# Exercise objective:
The whole of the data, every line, should come back exactly the same.

# Listed records:
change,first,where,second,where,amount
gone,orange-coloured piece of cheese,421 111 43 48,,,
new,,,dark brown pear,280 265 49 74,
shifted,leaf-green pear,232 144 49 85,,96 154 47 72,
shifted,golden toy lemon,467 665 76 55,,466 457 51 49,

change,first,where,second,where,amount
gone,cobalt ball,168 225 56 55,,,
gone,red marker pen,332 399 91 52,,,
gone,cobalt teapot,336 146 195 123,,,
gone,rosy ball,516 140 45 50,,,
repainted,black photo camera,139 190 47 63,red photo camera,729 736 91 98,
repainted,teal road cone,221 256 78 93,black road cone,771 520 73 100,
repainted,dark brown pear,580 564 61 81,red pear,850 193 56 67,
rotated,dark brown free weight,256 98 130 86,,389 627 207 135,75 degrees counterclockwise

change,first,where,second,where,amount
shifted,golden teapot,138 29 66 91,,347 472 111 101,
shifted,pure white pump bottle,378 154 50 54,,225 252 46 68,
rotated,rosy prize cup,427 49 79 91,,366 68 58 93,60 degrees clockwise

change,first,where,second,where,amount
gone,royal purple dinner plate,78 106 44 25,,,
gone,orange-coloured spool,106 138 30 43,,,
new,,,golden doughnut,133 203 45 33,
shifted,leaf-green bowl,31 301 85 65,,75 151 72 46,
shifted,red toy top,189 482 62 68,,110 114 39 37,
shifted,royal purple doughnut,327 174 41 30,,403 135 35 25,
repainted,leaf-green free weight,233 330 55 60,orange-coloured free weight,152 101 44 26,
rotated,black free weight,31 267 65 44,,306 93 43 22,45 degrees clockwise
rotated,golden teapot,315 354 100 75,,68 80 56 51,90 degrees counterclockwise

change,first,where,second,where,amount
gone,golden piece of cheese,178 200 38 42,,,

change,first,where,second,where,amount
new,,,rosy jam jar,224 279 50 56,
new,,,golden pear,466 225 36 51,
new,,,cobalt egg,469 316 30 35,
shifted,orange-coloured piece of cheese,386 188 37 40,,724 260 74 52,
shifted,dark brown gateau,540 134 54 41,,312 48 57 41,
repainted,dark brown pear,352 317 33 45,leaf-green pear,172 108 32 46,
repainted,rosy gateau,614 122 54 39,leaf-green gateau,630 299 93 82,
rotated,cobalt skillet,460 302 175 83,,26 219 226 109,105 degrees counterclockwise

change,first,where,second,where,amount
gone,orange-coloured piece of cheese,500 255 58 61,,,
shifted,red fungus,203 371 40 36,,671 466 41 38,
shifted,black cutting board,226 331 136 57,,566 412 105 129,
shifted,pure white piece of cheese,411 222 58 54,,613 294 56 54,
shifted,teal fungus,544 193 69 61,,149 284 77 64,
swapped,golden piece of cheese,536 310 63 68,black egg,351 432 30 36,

# Exercise answer:
change,first,where,second,where,amount
gone,orange-coloured piece of cheese,421 111 43 48,,,
new,,,dark brown pear,280 265 49 74,
shifted,leaf-green pear,232 144 49 85,,96 154 47 72,
shifted,golden toy lemon,467 665 76 55,,466 457 51 49,

change,first,where,second,where,amount
gone,cobalt ball,168 225 56 55,,,
gone,red marker pen,332 399 91 52,,,
gone,cobalt teapot,336 146 195 123,,,
gone,rosy ball,516 140 45 50,,,
repainted,black photo camera,139 190 47 63,red photo camera,729 736 91 98,
repainted,teal road cone,221 256 78 93,black road cone,771 520 73 100,
repainted,dark brown pear,580 564 61 81,red pear,850 193 56 67,
rotated,dark brown free weight,256 98 130 86,,389 627 207 135,75 degrees counterclockwise

change,first,where,second,where,amount
shifted,golden teapot,138 29 66 91,,347 472 111 101,
shifted,pure white pump bottle,378 154 50 54,,225 252 46 68,
rotated,rosy prize cup,427 49 79 91,,366 68 58 93,60 degrees clockwise

change,first,where,second,where,amount
gone,royal purple dinner plate,78 106 44 25,,,
gone,orange-coloured spool,106 138 30 43,,,
new,,,golden doughnut,133 203 45 33,
shifted,leaf-green bowl,31 301 85 65,,75 151 72 46,
shifted,red toy top,189 482 62 68,,110 114 39 37,
shifted,royal purple doughnut,327 174 41 30,,403 135 35 25,
repainted,leaf-green free weight,233 330 55 60,orange-coloured free weight,152 101 44 26,
rotated,black free weight,31 267 65 44,,306 93 43 22,45 degrees clockwise
rotated,golden teapot,315 354 100 75,,68 80 56 51,90 degrees counterclockwise

change,first,where,second,where,amount
gone,golden piece of cheese,178 200 38 42,,,

change,first,where,second,where,amount
new,,,rosy jam jar,224 279 50 56,
new,,,golden pear,466 225 36 51,
new,,,cobalt egg,469 316 30 35,
shifted,orange-coloured piece of cheese,386 188 37 40,,724 260 74 52,
shifted,dark brown gateau,540 134 54 41,,312 48 57 41,
repainted,dark brown pear,352 317 33 45,leaf-green pear,172 108 32 46,
repainted,rosy gateau,614 122 54 39,leaf-green gateau,630 299 93 82,
rotated,cobalt skillet,460 302 175 83,,26 219 226 109,105 degrees counterclockwise

change,first,where,second,where,amount
gone,orange-coloured piece of cheese,500 255 58 61,,,
shifted,red fungus,203 371 40 36,,671 466 41 38,
shifted,black cutting board,226 331 136 57,,566 412 105 129,
shifted,pure white piece of cheese,411 222 58 54,,613 294 56 54,
shifted,teal fungus,544 193 69 61,,149 284 77 64,
swapped,golden piece of cheese,536 310 63 68,black egg,351 432 30 36,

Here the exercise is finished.